● **Supplied records**
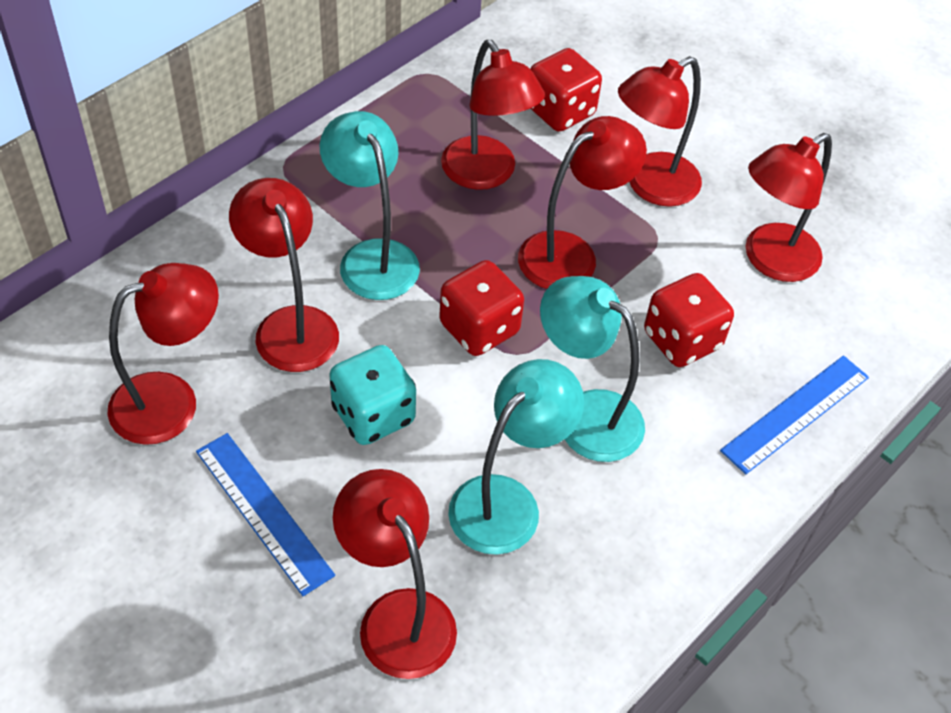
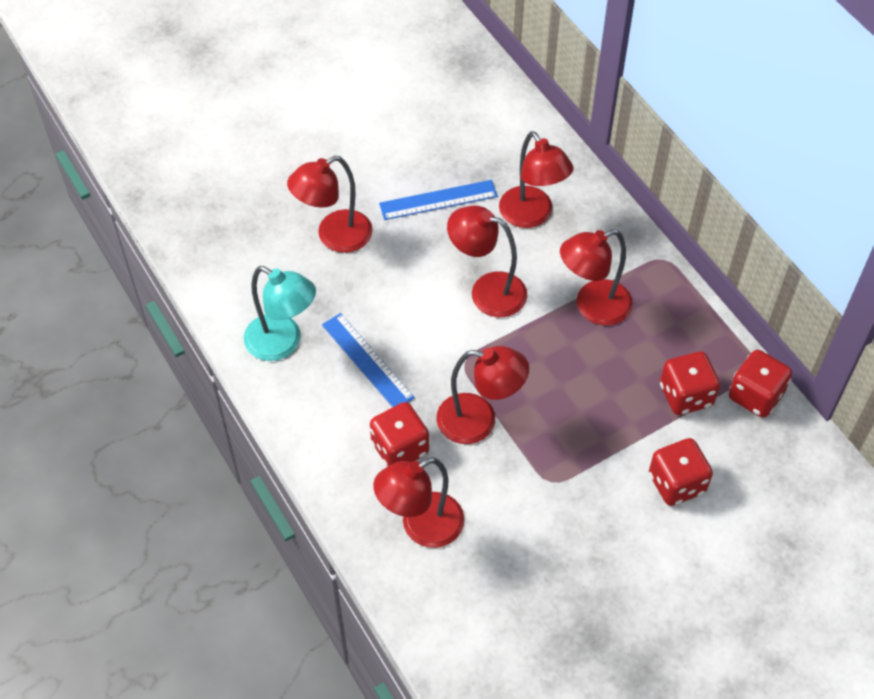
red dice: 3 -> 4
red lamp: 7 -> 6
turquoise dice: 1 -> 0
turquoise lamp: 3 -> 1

---

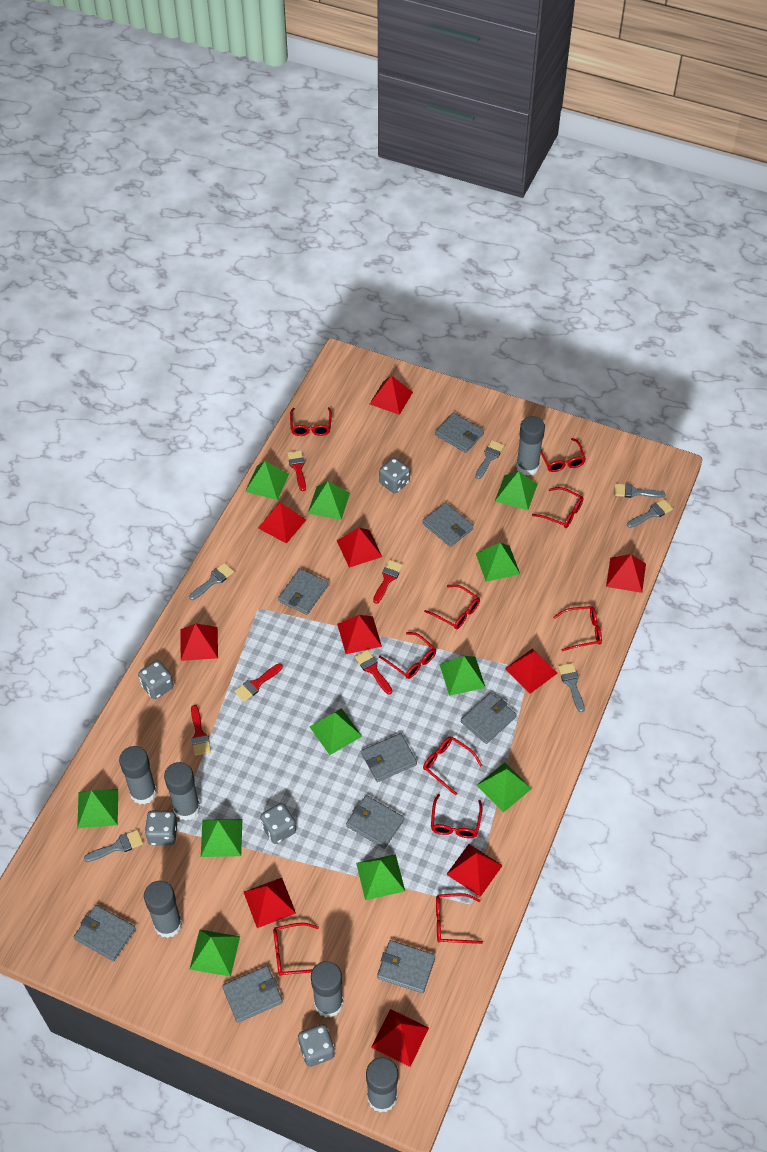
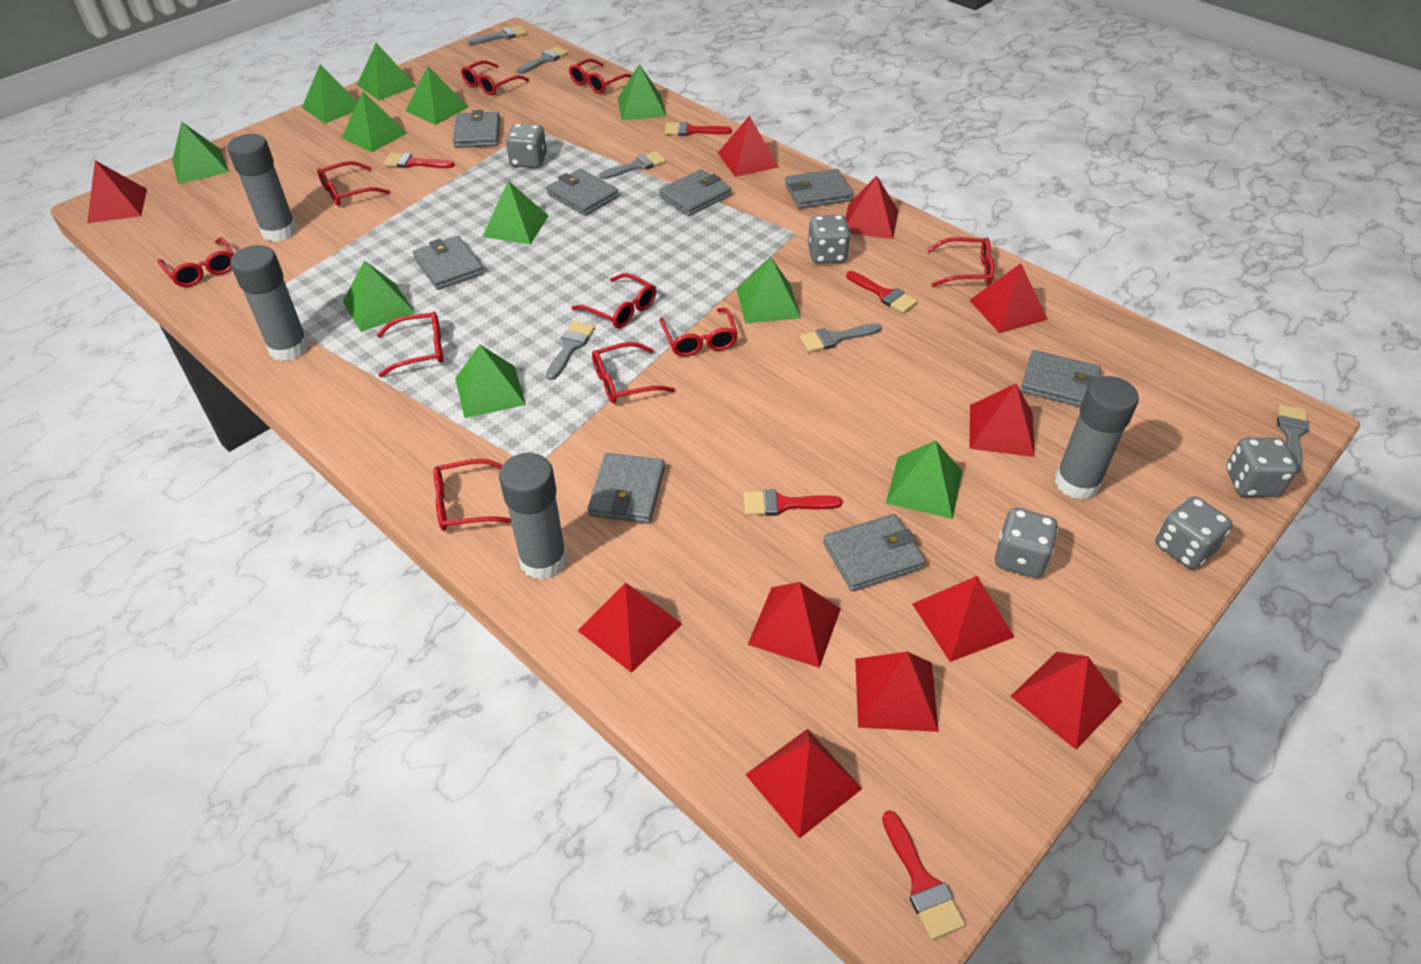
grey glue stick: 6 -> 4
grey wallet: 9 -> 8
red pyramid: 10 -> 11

● **Problem statement**
Please work out how many lines above contain the string "turquoise", and reply with that number alone.

● **Written solution**
2